## What is needed
In the material below, find every line with "white" and pull it out.

Data for the task below:

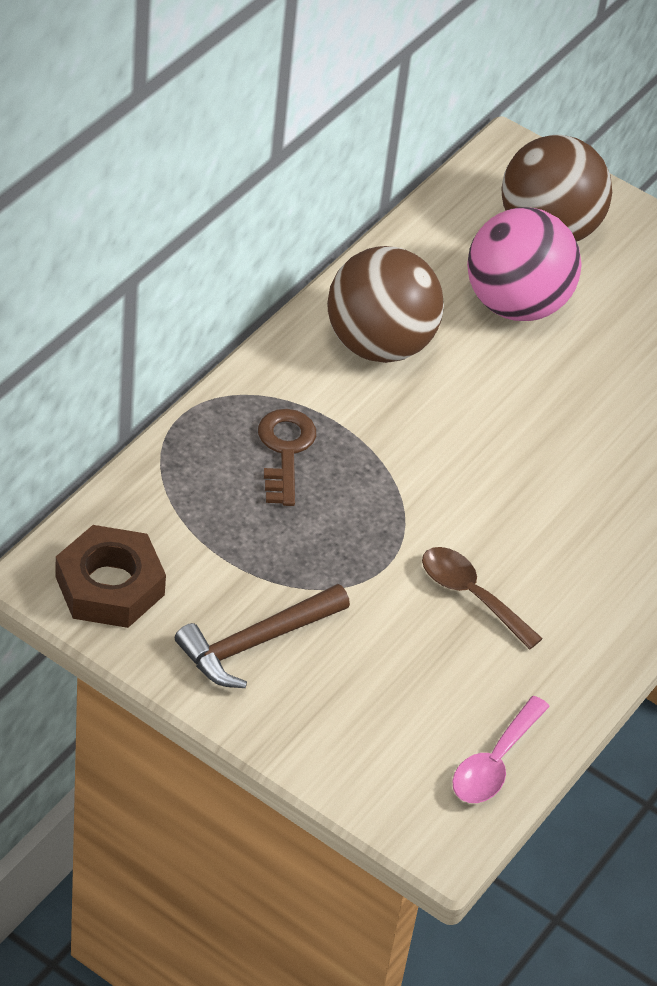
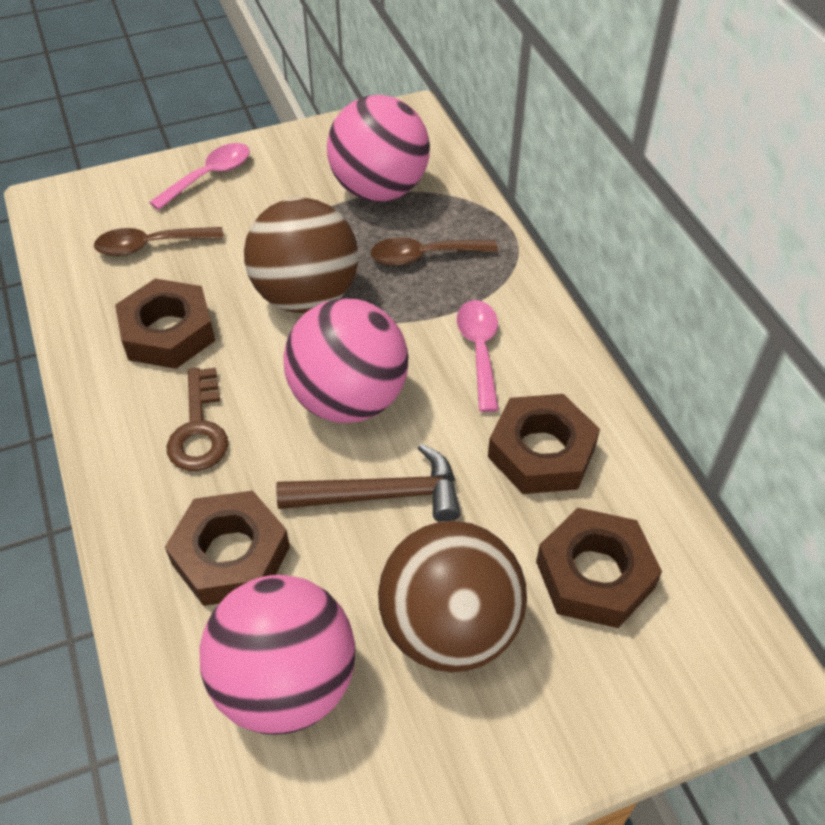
brown nut: 1 -> 4
brown spoon: 1 -> 2
pink ball: 1 -> 3
pink spoon: 1 -> 2

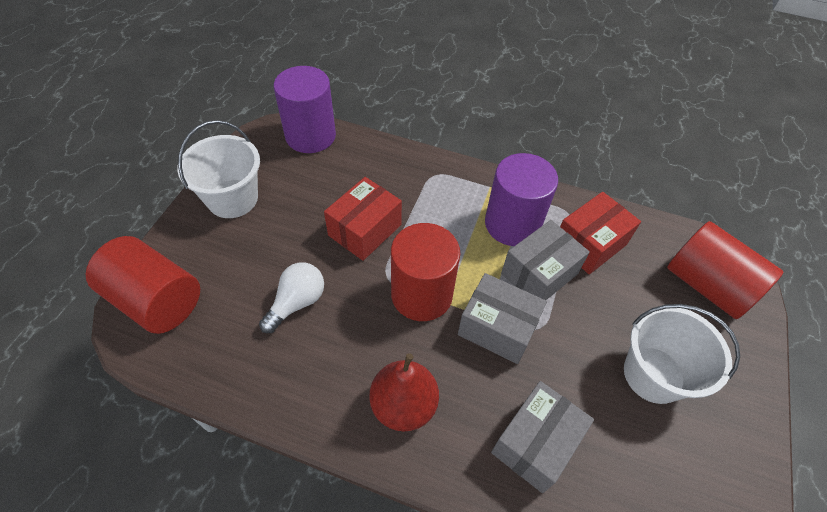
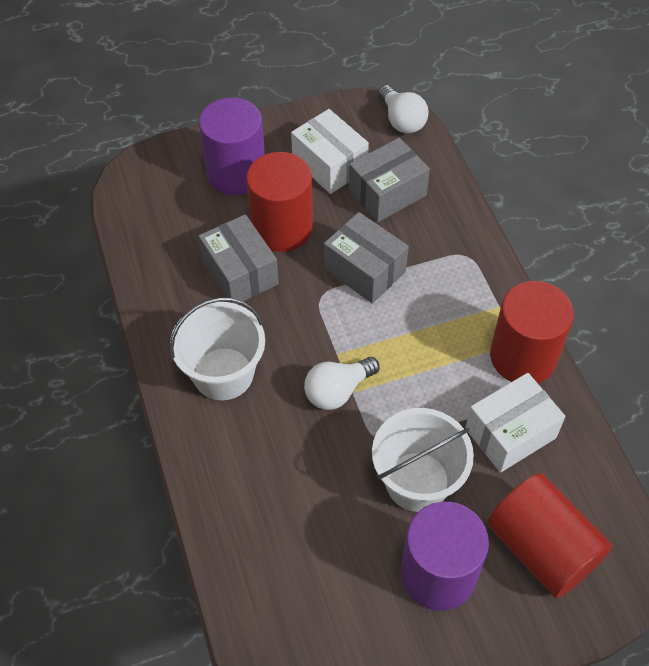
red box: 2 -> 0
red pear: 1 -> 0
white box: 0 -> 2
white light bulb: 1 -> 2

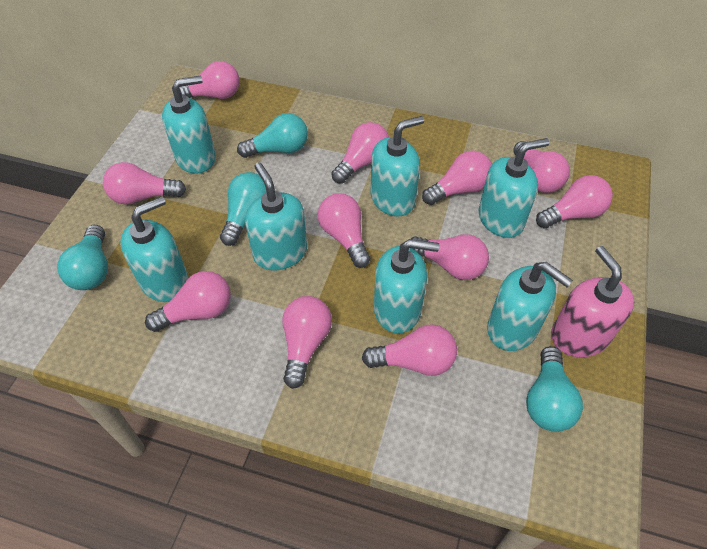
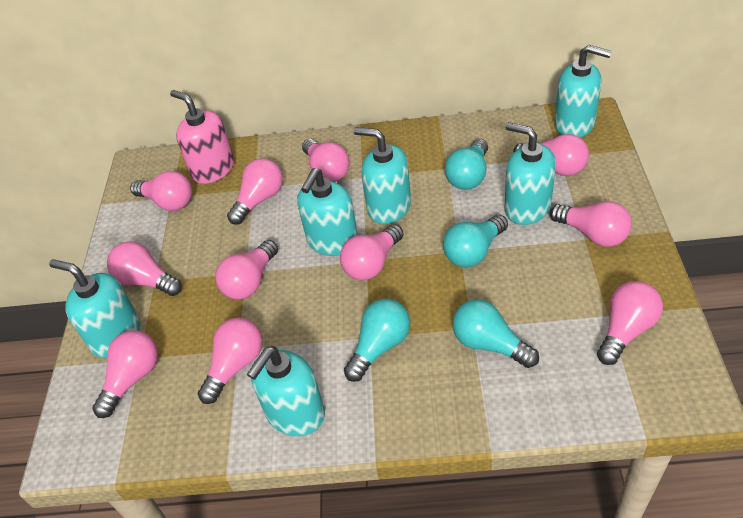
turquoise soap dispenser: 7 -> 6

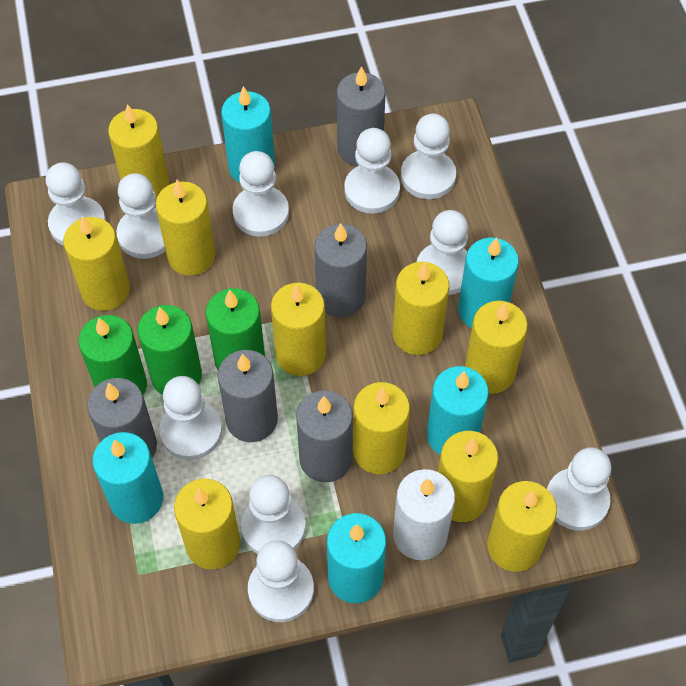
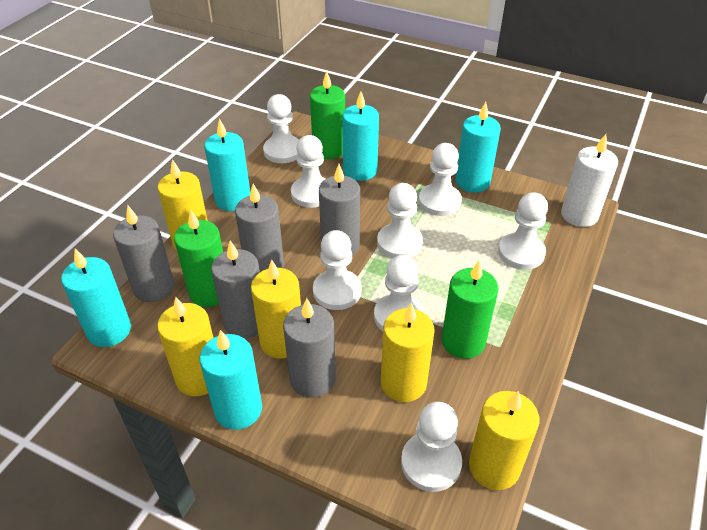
white pawn: 10 -> 8
yellow candle: 10 -> 5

End of Data for the task.

## Your solution
white box: 0 -> 2
white light bulb: 1 -> 2
white pawn: 10 -> 8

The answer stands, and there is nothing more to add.